What the task requires:
A faithful copy of the data is what is wanted, minus any pictures.

Input records:
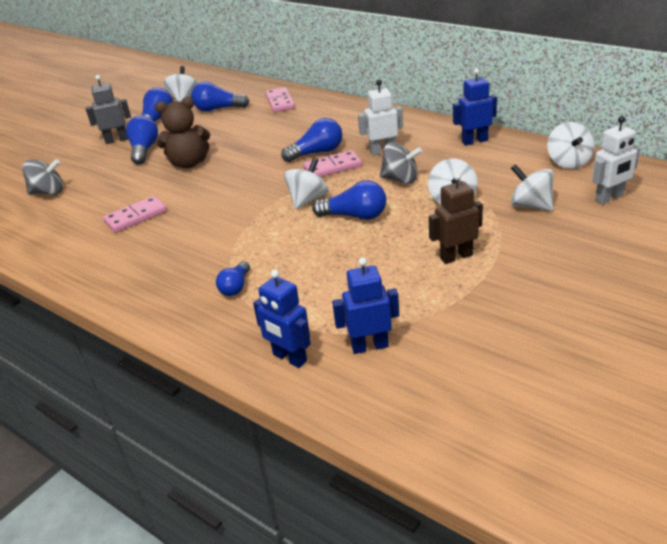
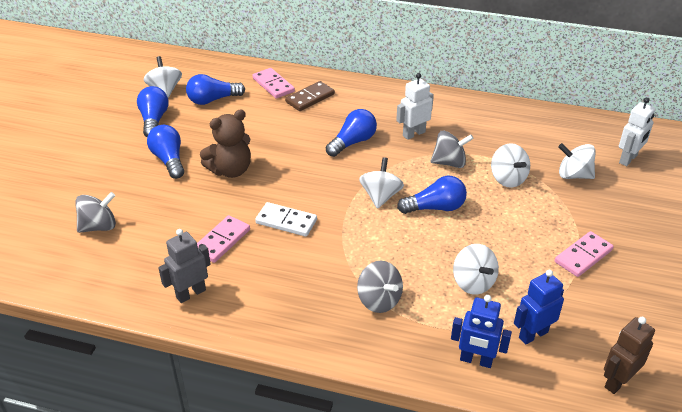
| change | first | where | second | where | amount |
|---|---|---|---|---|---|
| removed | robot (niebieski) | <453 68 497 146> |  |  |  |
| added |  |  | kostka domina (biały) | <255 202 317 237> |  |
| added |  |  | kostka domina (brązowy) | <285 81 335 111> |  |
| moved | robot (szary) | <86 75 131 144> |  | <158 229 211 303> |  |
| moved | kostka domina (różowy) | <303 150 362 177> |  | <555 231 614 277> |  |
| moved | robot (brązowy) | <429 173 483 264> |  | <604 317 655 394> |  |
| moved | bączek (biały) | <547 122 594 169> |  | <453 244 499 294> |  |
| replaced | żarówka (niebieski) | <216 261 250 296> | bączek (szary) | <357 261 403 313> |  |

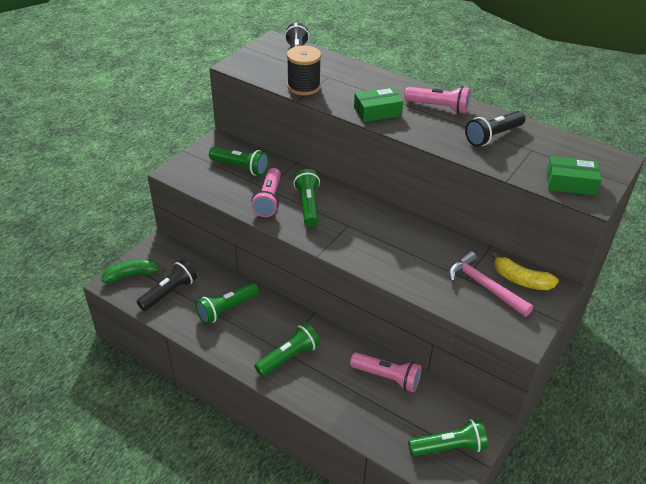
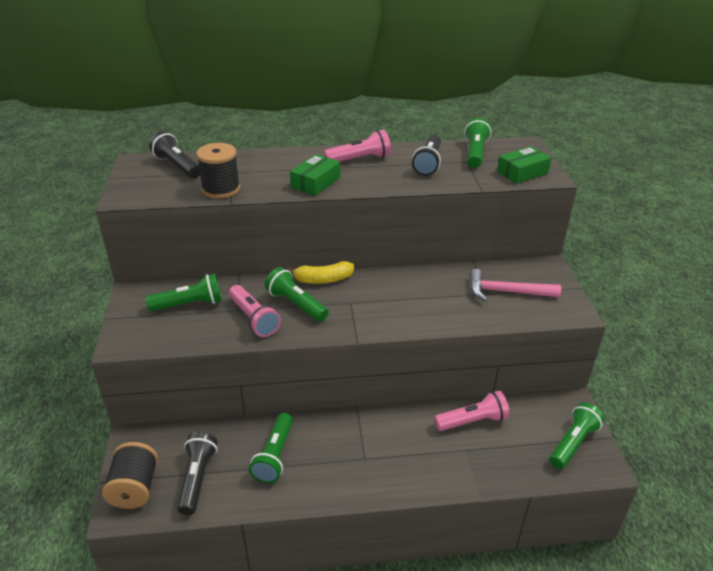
| change | first | where | second | where | amount |
|---|---|---|---|---|---|
| moved | latarka (zielony) | <254 323 320 376> |  | <464 118 491 168> |  |
| moved | banan (żółty) | <491 252 559 290> |  | <287 261 354 284> |  |
| replaced | banan (zielony) | <102 259 165 283> | szpulka (czarny) | <102 442 158 509> |  |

Answer for the task:
| change | first | where | second | where | amount |
|---|---|---|---|---|---|
| removed | robot (niebieski) | <453 68 497 146> |  |  |  |
| added |  |  | kostka domina (biały) | <255 202 317 237> |  |
| added |  |  | kostka domina (brązowy) | <285 81 335 111> |  |
| moved | robot (szary) | <86 75 131 144> |  | <158 229 211 303> |  |
| moved | kostka domina (różowy) | <303 150 362 177> |  | <555 231 614 277> |  |
| moved | robot (brązowy) | <429 173 483 264> |  | <604 317 655 394> |  |
| moved | bączek (biały) | <547 122 594 169> |  | <453 244 499 294> |  |
| replaced | żarówka (niebieski) | <216 261 250 296> | bączek (szary) | <357 261 403 313> |  |

| change | first | where | second | where | amount |
|---|---|---|---|---|---|
| moved | latarka (zielony) | <254 323 320 376> |  | <464 118 491 168> |  |
| moved | banan (żółty) | <491 252 559 290> |  | <287 261 354 284> |  |
| replaced | banan (zielony) | <102 259 165 283> | szpulka (czarny) | <102 442 158 509> |  |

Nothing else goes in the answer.